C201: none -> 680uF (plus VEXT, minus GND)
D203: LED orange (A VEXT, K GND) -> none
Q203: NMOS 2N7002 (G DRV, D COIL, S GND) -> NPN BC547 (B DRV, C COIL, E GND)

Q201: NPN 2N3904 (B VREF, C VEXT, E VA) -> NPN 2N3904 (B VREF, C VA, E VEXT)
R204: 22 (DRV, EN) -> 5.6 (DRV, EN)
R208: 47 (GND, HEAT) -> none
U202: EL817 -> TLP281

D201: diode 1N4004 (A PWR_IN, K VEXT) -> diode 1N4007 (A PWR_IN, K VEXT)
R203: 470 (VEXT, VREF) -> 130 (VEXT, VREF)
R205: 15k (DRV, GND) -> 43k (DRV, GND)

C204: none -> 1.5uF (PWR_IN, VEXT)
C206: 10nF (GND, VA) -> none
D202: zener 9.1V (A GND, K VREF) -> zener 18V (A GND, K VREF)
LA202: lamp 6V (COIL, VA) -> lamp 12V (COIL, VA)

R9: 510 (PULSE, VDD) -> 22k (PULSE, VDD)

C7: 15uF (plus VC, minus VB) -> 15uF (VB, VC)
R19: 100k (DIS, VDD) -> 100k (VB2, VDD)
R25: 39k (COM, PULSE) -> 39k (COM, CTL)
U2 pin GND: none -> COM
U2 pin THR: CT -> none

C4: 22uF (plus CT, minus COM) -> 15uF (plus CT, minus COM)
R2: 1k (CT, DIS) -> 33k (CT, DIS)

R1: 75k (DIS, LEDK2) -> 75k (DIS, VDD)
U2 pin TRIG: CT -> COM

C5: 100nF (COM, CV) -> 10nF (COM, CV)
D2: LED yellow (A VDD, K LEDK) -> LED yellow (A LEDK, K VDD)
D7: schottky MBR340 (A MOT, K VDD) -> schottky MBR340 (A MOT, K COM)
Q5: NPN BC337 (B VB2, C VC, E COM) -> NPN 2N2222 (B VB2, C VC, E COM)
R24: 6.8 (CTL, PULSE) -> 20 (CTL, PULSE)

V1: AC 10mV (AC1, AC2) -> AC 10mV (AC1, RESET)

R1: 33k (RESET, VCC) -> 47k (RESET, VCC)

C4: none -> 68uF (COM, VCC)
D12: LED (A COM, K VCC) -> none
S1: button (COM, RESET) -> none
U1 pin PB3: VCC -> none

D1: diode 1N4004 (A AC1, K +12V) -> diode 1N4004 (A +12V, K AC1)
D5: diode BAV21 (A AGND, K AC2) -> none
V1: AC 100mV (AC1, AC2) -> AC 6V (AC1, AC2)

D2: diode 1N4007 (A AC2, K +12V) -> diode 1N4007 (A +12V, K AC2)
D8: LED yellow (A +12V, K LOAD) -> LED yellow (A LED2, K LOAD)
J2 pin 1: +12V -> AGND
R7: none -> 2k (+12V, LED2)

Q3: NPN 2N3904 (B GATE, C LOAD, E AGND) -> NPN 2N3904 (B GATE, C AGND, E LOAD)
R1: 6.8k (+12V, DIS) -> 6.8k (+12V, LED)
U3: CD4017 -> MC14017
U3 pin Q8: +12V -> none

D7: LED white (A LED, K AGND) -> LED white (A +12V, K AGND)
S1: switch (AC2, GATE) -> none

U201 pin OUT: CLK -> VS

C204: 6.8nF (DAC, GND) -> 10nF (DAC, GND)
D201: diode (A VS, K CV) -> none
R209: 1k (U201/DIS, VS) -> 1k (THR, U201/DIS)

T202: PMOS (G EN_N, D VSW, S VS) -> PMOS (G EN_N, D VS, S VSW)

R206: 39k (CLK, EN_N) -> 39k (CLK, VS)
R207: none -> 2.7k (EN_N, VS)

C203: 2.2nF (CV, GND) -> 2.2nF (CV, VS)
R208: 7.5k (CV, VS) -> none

Try it » Would you quote everything above from the line containing "R24: 6.8 (CTL, PULSE) -> 20 (CTL, PULSE)" down to the line containing "D201: diode (A VS, K CV) -> none"? Include both of those lines and nothing else.

Result of the task »
R24: 6.8 (CTL, PULSE) -> 20 (CTL, PULSE)

V1: AC 10mV (AC1, AC2) -> AC 10mV (AC1, RESET)

R1: 33k (RESET, VCC) -> 47k (RESET, VCC)

C4: none -> 68uF (COM, VCC)
D12: LED (A COM, K VCC) -> none
S1: button (COM, RESET) -> none
U1 pin PB3: VCC -> none

D1: diode 1N4004 (A AC1, K +12V) -> diode 1N4004 (A +12V, K AC1)
D5: diode BAV21 (A AGND, K AC2) -> none
V1: AC 100mV (AC1, AC2) -> AC 6V (AC1, AC2)

D2: diode 1N4007 (A AC2, K +12V) -> diode 1N4007 (A +12V, K AC2)
D8: LED yellow (A +12V, K LOAD) -> LED yellow (A LED2, K LOAD)
J2 pin 1: +12V -> AGND
R7: none -> 2k (+12V, LED2)

Q3: NPN 2N3904 (B GATE, C LOAD, E AGND) -> NPN 2N3904 (B GATE, C AGND, E LOAD)
R1: 6.8k (+12V, DIS) -> 6.8k (+12V, LED)
U3: CD4017 -> MC14017
U3 pin Q8: +12V -> none

D7: LED white (A LED, K AGND) -> LED white (A +12V, K AGND)
S1: switch (AC2, GATE) -> none

U201 pin OUT: CLK -> VS

C204: 6.8nF (DAC, GND) -> 10nF (DAC, GND)
D201: diode (A VS, K CV) -> none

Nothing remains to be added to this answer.